DATA IN THIS EXERCISE:
####
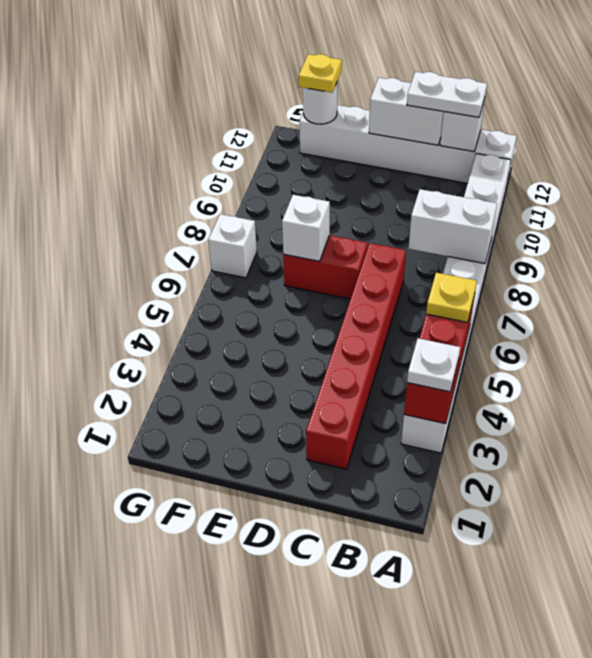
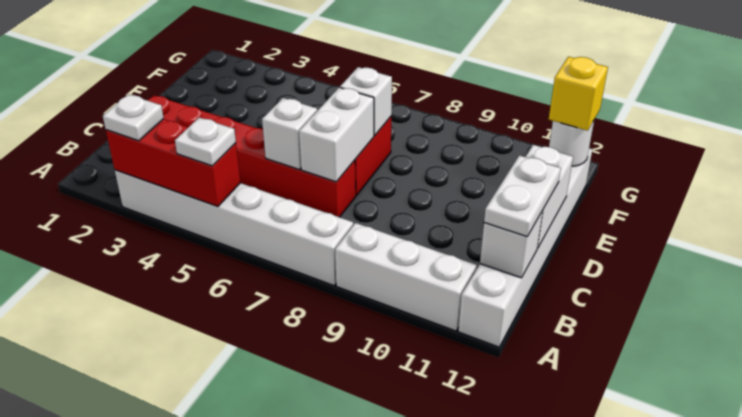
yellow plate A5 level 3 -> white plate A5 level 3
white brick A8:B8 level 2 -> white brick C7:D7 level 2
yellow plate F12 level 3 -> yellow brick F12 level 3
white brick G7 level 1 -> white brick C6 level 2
####
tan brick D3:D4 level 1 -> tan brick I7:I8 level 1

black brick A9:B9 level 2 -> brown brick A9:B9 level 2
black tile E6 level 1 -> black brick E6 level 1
####
DIRECTIONS:
Copy the lines above exactly. Start with the line containing "white brick A8:B8", end with the line containing "white brick G7", and include both.

RESPONSE TO THE TASK:
white brick A8:B8 level 2 -> white brick C7:D7 level 2
yellow plate F12 level 3 -> yellow brick F12 level 3
white brick G7 level 1 -> white brick C6 level 2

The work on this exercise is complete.